> Work to be completed
Please count the lines in the items below that contain the word "kern" and reply with the number alone.

> Exercise material
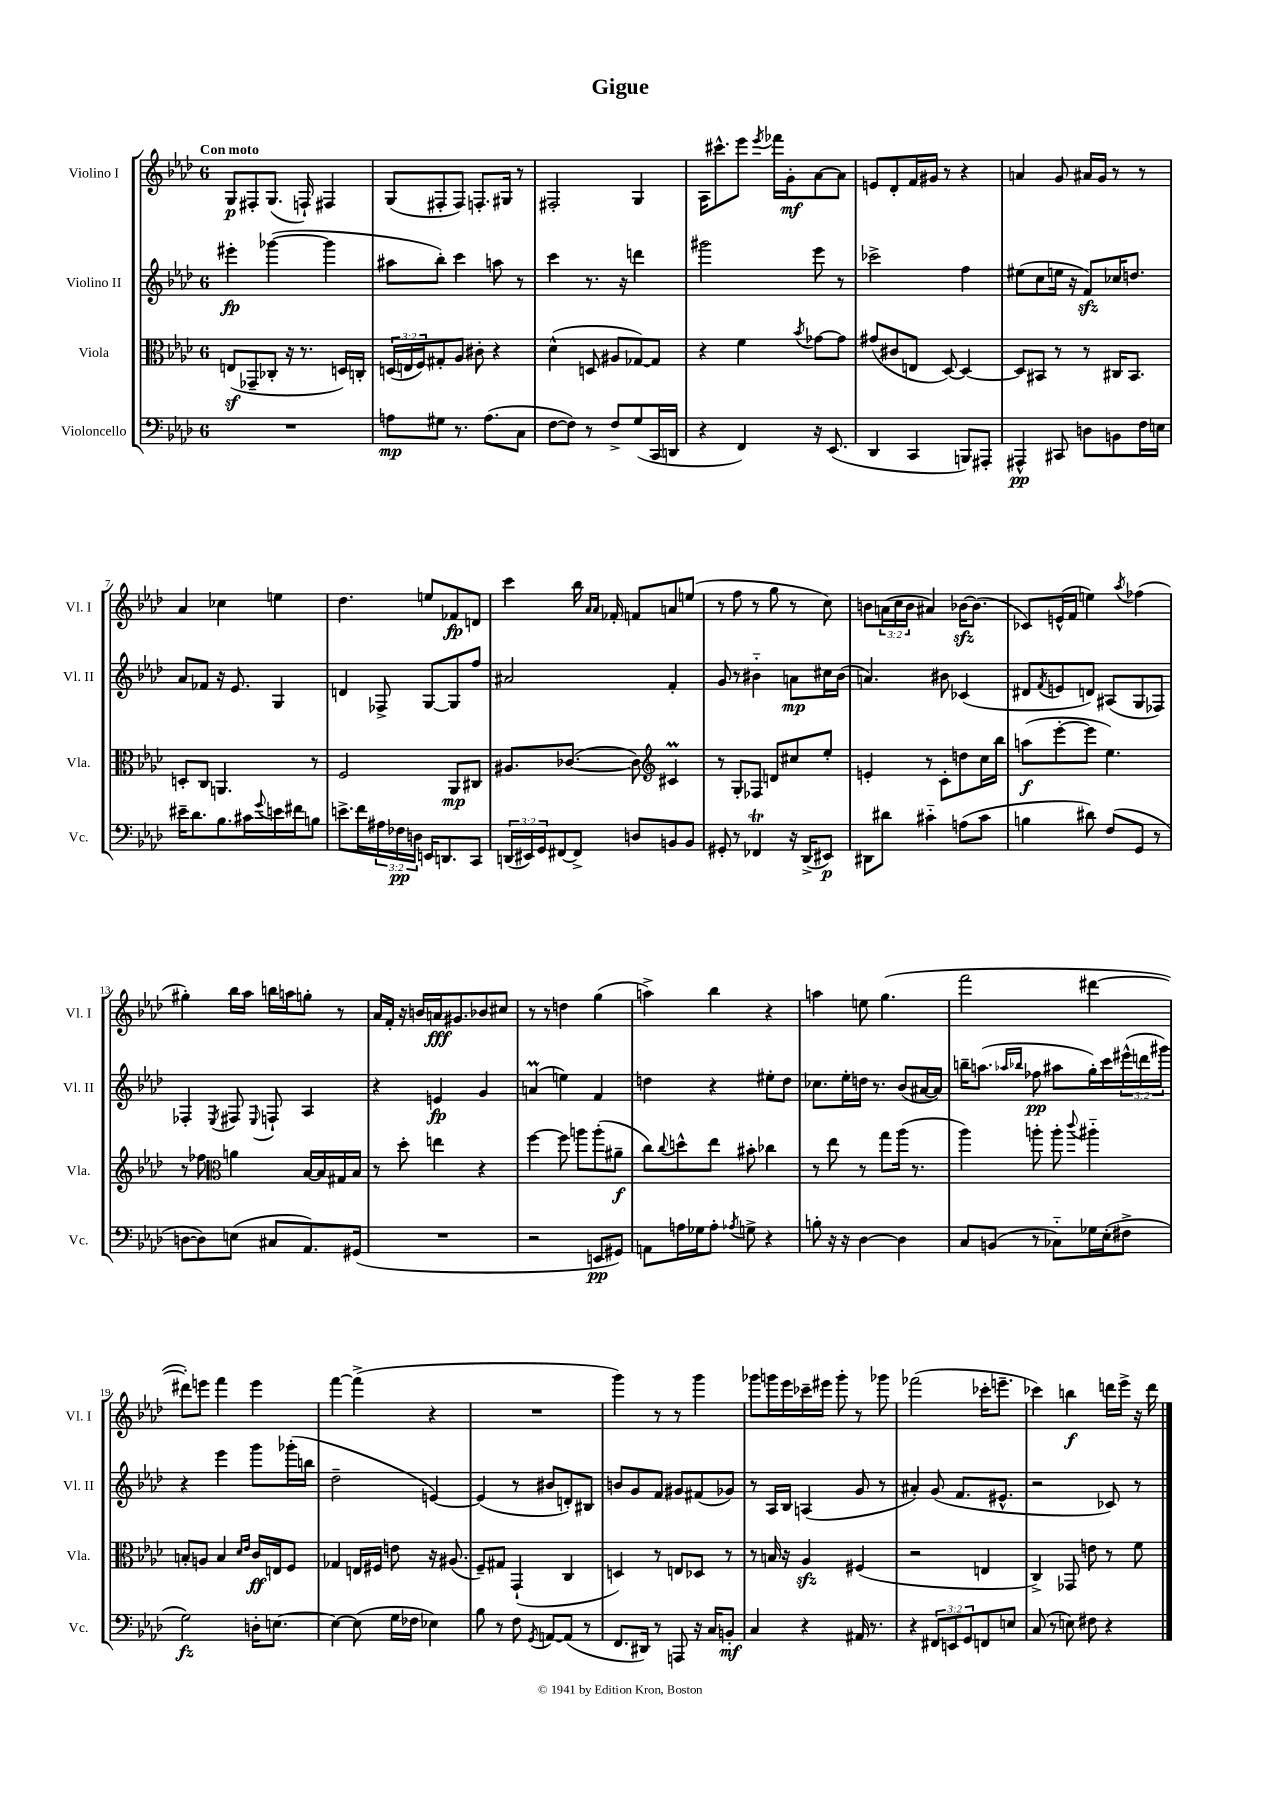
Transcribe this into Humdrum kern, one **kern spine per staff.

**kern	**kern	**kern	**kern
*staff4	*staff3	*staff2	*staff1
*clefF4	*clefC3	*clefG2	*clefG2
*k[b-e-a-d-]	*k[b-e-a-d-]	*k[b-e-a-d-]	*k[b-e-a-d-]
*M6/8	*M6/8	*M6/8	*M6/8
2.r	(8E/L	4eee#'\	8G/L
.	8GG-~/	.	8F#'/
.	8C-'/J	([4ggg-\	(8.G/J
.	16r	.	.
.	8.r	.	16F`/)
.	.	4ggg-\]	4F#/
.	16D/LL)	.	.
.	16C'/JJ	.	.
=	=	=	=
8A\L	(24D/LL	8aa#\L	(8G/L
.	24E/	.	.
.	24F/J)	.	.
8G#\J	8G#'/	8bb-'\J)	8F#'/
8.r	8A-/J	4ccc\	8F#/J)
.	8c#'\	.	8.F'/L
(8.A\L	.	.	.
.	4r	8aa\	.
.	.	.	16G#/Jk
8C\J	.	8r	8r
=	=	=	=
[8F\L	(4d-^^\	4ccc\	2F#'/
8F\]J)	.	.	.
8r	8D/	8.r	.
8F^/L	8A#/L	.	.
.	.	16r	.
(8G/	[8G-/)	4ddd\	4G/
16CC/L	8G-/]J	.	.
16DD/JJ	.	.	.
=	=	=	=
4r	4r	2ggg#\	16A-\LK
.	.	.	8.ccc#^^\
4FF/)	4f\	.	8eee-\J
.	.	.	8qeee-/
.	.	.	16fff-\LL
.	.	.	16g'\J
.	8qb-/	.	.
16r	[8g-\L	8eee-\	[8a-\
(8.EE-/	.	.	.
.	8g-\]J	8r	8a-\]J
=	=	=	=
4DD-/	(8g#/L	2ccc-^\	8e/L
.	8c#/	.	8d-'/
4CC/	8E/J	.	16f/L
.	.	.	16g#/JJ
.	[8D-/)	.	8r
8BBB/L)	4D-/_	4ff\	4r
8AAA#'/J	.	.	.
=	=	=	=
4AAA#^^/	8D-/]L	(8ee#\L	4a/
.	8BB#/J	8cc\	.
8CC#/	8r	16ee\Jk	8g/
.	.	16r	.
8D\L	8r	8f/L)	16a#/LL
.	.	.	16g/JJ
8BB\	16C#/LK	16cc-/K	8r
.	8.BB#/J	8.dd/J	.
16F\L	.	.	8r
16E\JJ	.	.	.
=	=	=	=
16e#~\LK	8D'/L	8a-/L	4a-/
8.d-\	.	.	.
.	8C/J	8f-/J	.
8.B-\	4.AA/	16r	4cc-\
.	.	8.e-/	.
16c#\L	.	.	.
8qqg/	.	.	.
16e\	.	4G/	4ee\
16f#\J	.	.	.
8B\J	8r	.	.
=	=	=	=
8.e^\L	2F/	4d/	4.dd-\
16f\L	.	.	.
24A#\	.	8F-^/	.
24F-\	.	.	.
24D\JJ	.	.	.
16EE/LK	.	[8G/L	8ee/L
8.DD/	.	.	.
.	8AA-/L	8G/]	8f-/
8CC/J	8C#/J	8ff/J	8d/J
=	=	=	=
(24DD/LL	8.A#/L	2a#/	4ccc\
24EE#/)	.	.	.
24GG/J	.	.	.
[8FF#/	.	.	.
.	([8.c-/J	.	.
8FF#^/]J	.	.	16bb-\
.	.	.	16qqa-/LL
.	.	.	16qqa-/JJ
.	.	.	16f-'/
8D/L	8c-\])	.	8f/L
*	*clefG2	*	*
8BB/	4c#/	4f'/	8a/
8BB/J	.	.	(8ee/J
=	=	=	=
8GG#'/	8r	8g/	8r
8r	8G'/L	8r	8ff\
4FF-/	8F-/J	4b#'~\	8r
.	8d/L	.	8gg\
16r	8cc#/	8a\L	8r
(16DD-^/LK	.	.	.
8EE#/J)	8ee-'/J	16cc#\L	8cc\)
.	.	(16b#\JJ	.
=	=	=	=
8DD#\L	4e'/	4.a/)	8b\L
8d#\J	.	.	(24a\L
.	.	.	24cc\
.	.	.	24b\JJ
4c#'~\	8r	.	4a#/)
.	8c'\L	8b#\	.
(8A\L	8dd\	(4c-/	[16b-\LK
.	.	.	(8.b-\]J
8c#\J	16cc\L	.	.
.	16bb-\JJ	.	.
=	=	=	=
4B\	(8aa\L	8d#/L	8c-/L)
.	.	8qf/	.
.	[8eee-'\	8e/	(16e^^/L
.	.	.	16f/JJ
8d#\)	8eee-\]J	8d/J)	4ee\)
(8F/L	4.ee-\)	(8A#/L	.
.	.	.	8qaa-/
8GG/J	.	8G/	(4ff-\
8r	.	8F-/J)	.
=	=	=	=
[8D\L	8r	4F-'/	4gg#'\)
8D\])	8ff-\	.	.
*	*clefC3	*	*
.	.	8qE-/	.
(8E\J	4a\	8F#/	16bb-\LL
.	.	.	16aa-\JJ
.	.	8qqE-/	.
8C#/L	.	8F`/	16bb\LL
.	.	.	16aa\J
8.AA-/)	[16B-/LL	4A-/	8gg'\J
.	16B-/]	.	.
.	16G#/	.	8r
(16GG#/Jk	16B-/JJ	.	.
=	=	=	=
2.r	8r	4r	16a-/LL
.	.	.	16f'/JJ
.	8dd-'\	.	16r
.	.	.	16b/LL
.	4ee\	4e/	16a/J
.	.	.	8.g#/
.	4r	4g/	8b-/
.	.	.	8cc#/J
=	=	=	=
2r	[4ff\	(4a/	8r
.	.	.	8r
.	8ff\]	4ee\)	4dd\
.	8aa\L	.	.
8EE/L	(8aa'\	4f/	(4gg\
8GG#/J)	8a#~\J	.	.
=	=	=	=
8AA\L	8cc\L)	4dd\	4aa^\)
.	8qqcc/	.	.
16A\L	8dd^^\	.	.
16G-\J	.	.	.
8A'\J	8ee-\J	4r	4bb-\
8qA-/	.	.	.
8G^\	8b#'\	.	.
4r	4cc-\	8ee#'\L	4r
.	.	8dd\J	.
=	=	=	=
8B'\	8r	8.cc-\L	4aa\
16r	8ee-\	.	.
16r	.	16ee-'\L	.
[4D-\	8r	16dd\JJ	8ee\
.	.	8.r	.
.	8gg\L	.	(4.gg\
4D-\]	(16aa-\Jk	(8b-/L	.
.	8.r	.	.
.	.	[16a#/L	.
.	.	16a#/]JJ)	.
=	=	=	=
8C/L	4aa-\)	16bb~\LK	2fff\
.	.	(8.aa\J	.
(8BB/J	.	.	.
.	.	16qqaa-/LL	.
.	.	16qqbb-/JJ	.
8r	8aa'\	8ff-\	.
8C-'~\L)	8aa'\	8aa#\L	.
.	8qqccc/	.	.
16G-\L	4aa#'~\	16gg'\L)	[4ddd#\
(16E-'\J	.	16ccc\	.
8F#^\J	.	(24eee#^^\	.
.	.	24ddd\	.
.	.	24ggg#\JJ)	.
=	=	=	=
2G\)	8B'/L	4r	8ddd#'\]L)
.	8A/J	.	8eee\J
.	4B/	4eee-\	4fff\
.	16qqd-/LL	.	.
.	16qqe-/JJ	.	.
16D'\LK	16c/LL	8ggg\L	4eee\
[8.E\J	16E/J	.	.
.	8F/J	(16ggg-'\L	.
.	.	16bb\JJ	.
=	=	=	=
4E\_	4G-/	2dd-~\	[4fff\
(8E\]	16E/LL	.	(4fff^\]
.	16F#/JJ	.	.
16G\LL	8e\	.	.
16F-\JJ	.	.	.
4E-\)	16r	[4e/)	4r
.	(8.A#/	.	.
=	=	=	=
8B-\	8F~/L)	(4e/]	2.r
8r	8G#/J	.	.
8F\	(4GG`/	8r	.
8qGG/	.	.	.
[8AA/L	.	8b#/L	.
(8AA/]J	4C/	8d'/)	.
8r	.	8B#/J	.
=	=	=	=
8.FF/L	4D/)	8b/L	4ggg\)
.	.	8g/	.
16DD#/Jk)	.	.	.
8r	8r	8f/J	8r
8AAA/	8E/L	8g#/L	8r
16r	8D-/J	(8f#/	4ggg\
16C/LK	.	.	.
8BB'/J	8r	8g-/J)	.
=	=	=	=
4C/	8r	8r	8ggg-\L
.	16B/	16A-/LL	16ggg\L
.	16r	16B-/JJ	16eee-\
4r	4A-/	(4A/	16ccc-~\
.	.	.	16eee#\JJ
.	.	.	8ggg'\
16AA#/	(4F#/	8g/	8r
8.r	.	.	.
.	.	8r	8ggg-\
=	=	=	=
4r	2r	4a#'/)	(2fff-\
12FF#/L	.	(8g/	.
12EE/	.	.	.
.	.	8.f/L	.
12GG/	.	.	.
8FF/	4E/	.	16ccc-'\LK
.	.	8.e#^^/J	8.eee~\J
8E/J	.	.	.
=	=	=	=
(8C/	4C^/)	2r	4ccc-\)
8r	.	.	.
8E\)	8GG-/	.	4bb\
8F#\	8e\	.	.
4r	8r	8c-/)	16ddd\LL
.	.	.	16eee-^\JJ
.	8f\	8r	16r
.	.	.	16ddd\
==	==	==	==
*-	*-	*-	*-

> Written response
2